WHAT TO DO: Please repeat, from the entries that follow, the lines from the one containing "yellow brick A7 level" through the one containing "orange tile J3:J4" exactly, adding nothing.

THE INPUT:
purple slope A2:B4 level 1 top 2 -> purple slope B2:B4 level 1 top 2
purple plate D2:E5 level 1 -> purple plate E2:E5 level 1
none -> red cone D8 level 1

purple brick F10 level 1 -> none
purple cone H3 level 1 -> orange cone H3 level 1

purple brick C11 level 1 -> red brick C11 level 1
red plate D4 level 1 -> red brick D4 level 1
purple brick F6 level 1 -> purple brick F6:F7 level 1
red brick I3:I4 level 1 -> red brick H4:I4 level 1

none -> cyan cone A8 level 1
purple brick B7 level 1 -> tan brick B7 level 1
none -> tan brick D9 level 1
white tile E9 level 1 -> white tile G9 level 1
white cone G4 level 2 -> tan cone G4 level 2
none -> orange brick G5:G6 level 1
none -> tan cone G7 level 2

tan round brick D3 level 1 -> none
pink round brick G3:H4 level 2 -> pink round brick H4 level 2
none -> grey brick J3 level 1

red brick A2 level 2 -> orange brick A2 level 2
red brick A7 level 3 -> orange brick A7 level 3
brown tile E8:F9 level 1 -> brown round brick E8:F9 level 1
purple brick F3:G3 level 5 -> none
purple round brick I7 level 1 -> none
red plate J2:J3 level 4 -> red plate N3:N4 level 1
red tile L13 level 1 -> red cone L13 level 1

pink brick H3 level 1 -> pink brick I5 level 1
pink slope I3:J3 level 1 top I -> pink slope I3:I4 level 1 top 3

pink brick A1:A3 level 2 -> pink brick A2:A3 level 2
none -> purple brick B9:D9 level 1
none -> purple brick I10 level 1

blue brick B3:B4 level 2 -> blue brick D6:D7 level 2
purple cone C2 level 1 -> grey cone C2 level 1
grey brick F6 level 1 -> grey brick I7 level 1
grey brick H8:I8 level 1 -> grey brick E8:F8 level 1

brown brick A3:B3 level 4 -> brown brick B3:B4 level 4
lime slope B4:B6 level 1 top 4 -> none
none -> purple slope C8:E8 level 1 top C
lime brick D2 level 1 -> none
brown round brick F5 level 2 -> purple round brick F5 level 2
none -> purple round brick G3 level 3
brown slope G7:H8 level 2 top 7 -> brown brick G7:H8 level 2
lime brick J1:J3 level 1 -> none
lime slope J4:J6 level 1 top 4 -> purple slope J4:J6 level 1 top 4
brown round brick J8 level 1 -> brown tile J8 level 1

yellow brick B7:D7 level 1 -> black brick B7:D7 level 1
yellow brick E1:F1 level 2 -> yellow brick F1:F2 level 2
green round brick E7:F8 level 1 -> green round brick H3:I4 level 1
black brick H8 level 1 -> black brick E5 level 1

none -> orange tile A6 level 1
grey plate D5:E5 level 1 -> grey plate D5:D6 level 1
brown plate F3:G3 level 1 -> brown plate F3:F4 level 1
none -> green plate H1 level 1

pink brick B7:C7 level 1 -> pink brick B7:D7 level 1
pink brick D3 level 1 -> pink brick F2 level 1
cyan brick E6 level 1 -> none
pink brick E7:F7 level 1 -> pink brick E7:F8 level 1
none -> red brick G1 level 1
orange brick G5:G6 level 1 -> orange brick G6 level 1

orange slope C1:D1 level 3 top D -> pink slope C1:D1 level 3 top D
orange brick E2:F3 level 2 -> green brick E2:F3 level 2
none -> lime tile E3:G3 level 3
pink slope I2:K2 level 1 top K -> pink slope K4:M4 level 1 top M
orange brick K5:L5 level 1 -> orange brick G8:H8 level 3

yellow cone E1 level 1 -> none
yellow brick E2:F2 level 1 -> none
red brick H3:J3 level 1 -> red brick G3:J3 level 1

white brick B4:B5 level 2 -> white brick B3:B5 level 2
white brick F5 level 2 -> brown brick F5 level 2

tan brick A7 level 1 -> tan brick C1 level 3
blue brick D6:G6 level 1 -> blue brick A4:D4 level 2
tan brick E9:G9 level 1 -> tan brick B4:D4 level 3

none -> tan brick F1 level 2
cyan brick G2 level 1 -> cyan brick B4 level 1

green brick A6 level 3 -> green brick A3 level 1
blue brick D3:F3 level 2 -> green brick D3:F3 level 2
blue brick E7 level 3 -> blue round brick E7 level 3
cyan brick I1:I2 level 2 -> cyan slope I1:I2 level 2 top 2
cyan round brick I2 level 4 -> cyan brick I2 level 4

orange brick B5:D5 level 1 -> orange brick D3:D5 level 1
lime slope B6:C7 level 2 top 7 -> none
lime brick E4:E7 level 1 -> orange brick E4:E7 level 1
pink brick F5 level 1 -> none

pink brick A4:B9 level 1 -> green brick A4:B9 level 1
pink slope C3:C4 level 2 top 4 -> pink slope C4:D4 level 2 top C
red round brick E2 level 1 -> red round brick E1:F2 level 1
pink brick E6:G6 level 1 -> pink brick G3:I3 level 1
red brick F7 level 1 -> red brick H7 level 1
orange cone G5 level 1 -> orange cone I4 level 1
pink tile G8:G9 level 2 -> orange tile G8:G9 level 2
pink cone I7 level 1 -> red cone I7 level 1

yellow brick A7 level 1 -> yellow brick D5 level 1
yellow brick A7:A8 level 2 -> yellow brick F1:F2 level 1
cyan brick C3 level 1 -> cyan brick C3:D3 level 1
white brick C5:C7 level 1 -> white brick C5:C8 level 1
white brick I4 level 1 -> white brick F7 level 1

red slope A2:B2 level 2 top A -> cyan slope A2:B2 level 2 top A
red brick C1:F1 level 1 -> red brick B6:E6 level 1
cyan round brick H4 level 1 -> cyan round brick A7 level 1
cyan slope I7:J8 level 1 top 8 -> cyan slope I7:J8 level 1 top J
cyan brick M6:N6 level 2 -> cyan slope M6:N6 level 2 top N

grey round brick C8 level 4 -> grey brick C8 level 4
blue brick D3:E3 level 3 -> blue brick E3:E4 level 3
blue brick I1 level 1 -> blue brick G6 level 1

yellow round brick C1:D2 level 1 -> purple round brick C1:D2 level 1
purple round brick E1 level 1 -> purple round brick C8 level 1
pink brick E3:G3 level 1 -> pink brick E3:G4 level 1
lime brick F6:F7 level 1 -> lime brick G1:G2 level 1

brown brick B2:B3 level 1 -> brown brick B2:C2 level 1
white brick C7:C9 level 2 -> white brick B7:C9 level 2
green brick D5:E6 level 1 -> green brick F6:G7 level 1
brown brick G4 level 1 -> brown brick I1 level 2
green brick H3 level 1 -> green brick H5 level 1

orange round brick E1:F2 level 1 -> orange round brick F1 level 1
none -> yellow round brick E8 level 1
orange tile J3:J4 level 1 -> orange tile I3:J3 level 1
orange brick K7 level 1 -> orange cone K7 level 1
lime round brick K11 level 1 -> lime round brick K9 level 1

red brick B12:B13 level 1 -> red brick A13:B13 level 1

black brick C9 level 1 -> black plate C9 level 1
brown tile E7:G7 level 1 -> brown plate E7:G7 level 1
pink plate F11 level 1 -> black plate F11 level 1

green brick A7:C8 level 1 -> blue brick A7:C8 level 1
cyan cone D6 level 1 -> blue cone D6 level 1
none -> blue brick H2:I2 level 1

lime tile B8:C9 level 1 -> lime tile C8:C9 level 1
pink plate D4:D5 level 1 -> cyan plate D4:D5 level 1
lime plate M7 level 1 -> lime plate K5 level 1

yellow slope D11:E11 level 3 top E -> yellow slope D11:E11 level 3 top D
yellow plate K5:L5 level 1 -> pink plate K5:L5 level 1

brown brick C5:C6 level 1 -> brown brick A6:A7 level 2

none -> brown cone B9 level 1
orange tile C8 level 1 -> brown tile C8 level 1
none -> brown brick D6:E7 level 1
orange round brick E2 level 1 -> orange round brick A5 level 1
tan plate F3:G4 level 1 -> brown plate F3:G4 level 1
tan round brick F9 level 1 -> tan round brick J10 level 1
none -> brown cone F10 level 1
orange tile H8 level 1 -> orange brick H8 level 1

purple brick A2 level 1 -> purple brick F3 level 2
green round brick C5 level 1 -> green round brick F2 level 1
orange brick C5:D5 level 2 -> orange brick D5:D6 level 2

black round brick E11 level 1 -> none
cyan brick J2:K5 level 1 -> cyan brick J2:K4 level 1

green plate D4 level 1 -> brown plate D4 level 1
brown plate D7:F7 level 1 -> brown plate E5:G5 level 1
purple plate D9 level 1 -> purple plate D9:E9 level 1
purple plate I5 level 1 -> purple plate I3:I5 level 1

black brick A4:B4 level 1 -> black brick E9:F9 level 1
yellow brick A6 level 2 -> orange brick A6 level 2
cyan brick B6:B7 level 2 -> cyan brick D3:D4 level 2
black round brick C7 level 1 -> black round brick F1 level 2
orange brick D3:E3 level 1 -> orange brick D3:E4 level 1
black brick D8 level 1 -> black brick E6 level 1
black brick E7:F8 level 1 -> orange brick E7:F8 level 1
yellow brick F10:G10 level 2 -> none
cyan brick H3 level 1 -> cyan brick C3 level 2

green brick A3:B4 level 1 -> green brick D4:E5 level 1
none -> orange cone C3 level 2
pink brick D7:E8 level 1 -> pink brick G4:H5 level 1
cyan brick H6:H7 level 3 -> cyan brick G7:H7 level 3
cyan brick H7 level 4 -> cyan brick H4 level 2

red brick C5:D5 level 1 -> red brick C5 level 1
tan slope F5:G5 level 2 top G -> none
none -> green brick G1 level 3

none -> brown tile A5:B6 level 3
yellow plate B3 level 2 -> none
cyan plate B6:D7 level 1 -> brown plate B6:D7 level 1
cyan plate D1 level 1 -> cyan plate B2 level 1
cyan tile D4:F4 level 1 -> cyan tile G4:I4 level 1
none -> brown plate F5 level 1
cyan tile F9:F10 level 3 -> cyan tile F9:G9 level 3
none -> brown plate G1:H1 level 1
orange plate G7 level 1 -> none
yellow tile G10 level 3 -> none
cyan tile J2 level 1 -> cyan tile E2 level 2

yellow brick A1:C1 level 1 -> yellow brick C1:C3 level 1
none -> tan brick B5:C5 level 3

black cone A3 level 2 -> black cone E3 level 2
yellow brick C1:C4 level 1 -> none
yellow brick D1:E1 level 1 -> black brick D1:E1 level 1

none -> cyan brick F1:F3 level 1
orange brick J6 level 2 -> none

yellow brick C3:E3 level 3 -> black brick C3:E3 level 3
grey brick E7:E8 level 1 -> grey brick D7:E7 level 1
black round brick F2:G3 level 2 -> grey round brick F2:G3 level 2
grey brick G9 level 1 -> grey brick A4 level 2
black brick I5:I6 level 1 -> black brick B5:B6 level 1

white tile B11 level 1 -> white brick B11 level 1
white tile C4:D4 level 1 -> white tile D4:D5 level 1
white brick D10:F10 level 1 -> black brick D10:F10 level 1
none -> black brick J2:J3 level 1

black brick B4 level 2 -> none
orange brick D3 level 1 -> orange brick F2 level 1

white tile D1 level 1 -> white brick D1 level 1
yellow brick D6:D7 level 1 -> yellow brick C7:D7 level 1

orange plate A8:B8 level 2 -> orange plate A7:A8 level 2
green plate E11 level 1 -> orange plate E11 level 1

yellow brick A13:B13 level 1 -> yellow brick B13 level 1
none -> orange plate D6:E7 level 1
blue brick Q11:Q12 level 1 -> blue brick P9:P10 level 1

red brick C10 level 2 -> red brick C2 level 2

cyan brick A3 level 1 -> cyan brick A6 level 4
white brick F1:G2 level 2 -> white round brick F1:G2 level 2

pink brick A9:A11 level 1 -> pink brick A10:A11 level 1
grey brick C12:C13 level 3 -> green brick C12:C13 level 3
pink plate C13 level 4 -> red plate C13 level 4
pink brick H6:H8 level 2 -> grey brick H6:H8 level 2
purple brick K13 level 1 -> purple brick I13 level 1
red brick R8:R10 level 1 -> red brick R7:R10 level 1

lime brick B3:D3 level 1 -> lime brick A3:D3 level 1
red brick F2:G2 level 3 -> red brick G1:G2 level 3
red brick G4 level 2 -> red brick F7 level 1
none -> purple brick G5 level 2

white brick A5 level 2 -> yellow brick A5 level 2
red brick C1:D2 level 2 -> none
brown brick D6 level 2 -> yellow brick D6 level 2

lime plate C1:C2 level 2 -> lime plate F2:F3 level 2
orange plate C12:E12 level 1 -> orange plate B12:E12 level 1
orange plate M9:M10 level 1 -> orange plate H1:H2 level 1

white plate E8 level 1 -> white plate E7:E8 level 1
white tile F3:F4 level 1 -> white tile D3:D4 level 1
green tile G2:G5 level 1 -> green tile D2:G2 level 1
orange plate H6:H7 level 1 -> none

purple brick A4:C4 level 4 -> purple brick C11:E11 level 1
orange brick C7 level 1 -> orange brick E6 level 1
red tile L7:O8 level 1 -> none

ANSWER TO THIS TASK:
yellow brick A7 level 1 -> yellow brick D5 level 1
yellow brick A7:A8 level 2 -> yellow brick F1:F2 level 1
cyan brick C3 level 1 -> cyan brick C3:D3 level 1
white brick C5:C7 level 1 -> white brick C5:C8 level 1
white brick I4 level 1 -> white brick F7 level 1

red slope A2:B2 level 2 top A -> cyan slope A2:B2 level 2 top A
red brick C1:F1 level 1 -> red brick B6:E6 level 1
cyan round brick H4 level 1 -> cyan round brick A7 level 1
cyan slope I7:J8 level 1 top 8 -> cyan slope I7:J8 level 1 top J
cyan brick M6:N6 level 2 -> cyan slope M6:N6 level 2 top N

grey round brick C8 level 4 -> grey brick C8 level 4
blue brick D3:E3 level 3 -> blue brick E3:E4 level 3
blue brick I1 level 1 -> blue brick G6 level 1

yellow round brick C1:D2 level 1 -> purple round brick C1:D2 level 1
purple round brick E1 level 1 -> purple round brick C8 level 1
pink brick E3:G3 level 1 -> pink brick E3:G4 level 1
lime brick F6:F7 level 1 -> lime brick G1:G2 level 1

brown brick B2:B3 level 1 -> brown brick B2:C2 level 1
white brick C7:C9 level 2 -> white brick B7:C9 level 2
green brick D5:E6 level 1 -> green brick F6:G7 level 1
brown brick G4 level 1 -> brown brick I1 level 2
green brick H3 level 1 -> green brick H5 level 1

orange round brick E1:F2 level 1 -> orange round brick F1 level 1
none -> yellow round brick E8 level 1
orange tile J3:J4 level 1 -> orange tile I3:J3 level 1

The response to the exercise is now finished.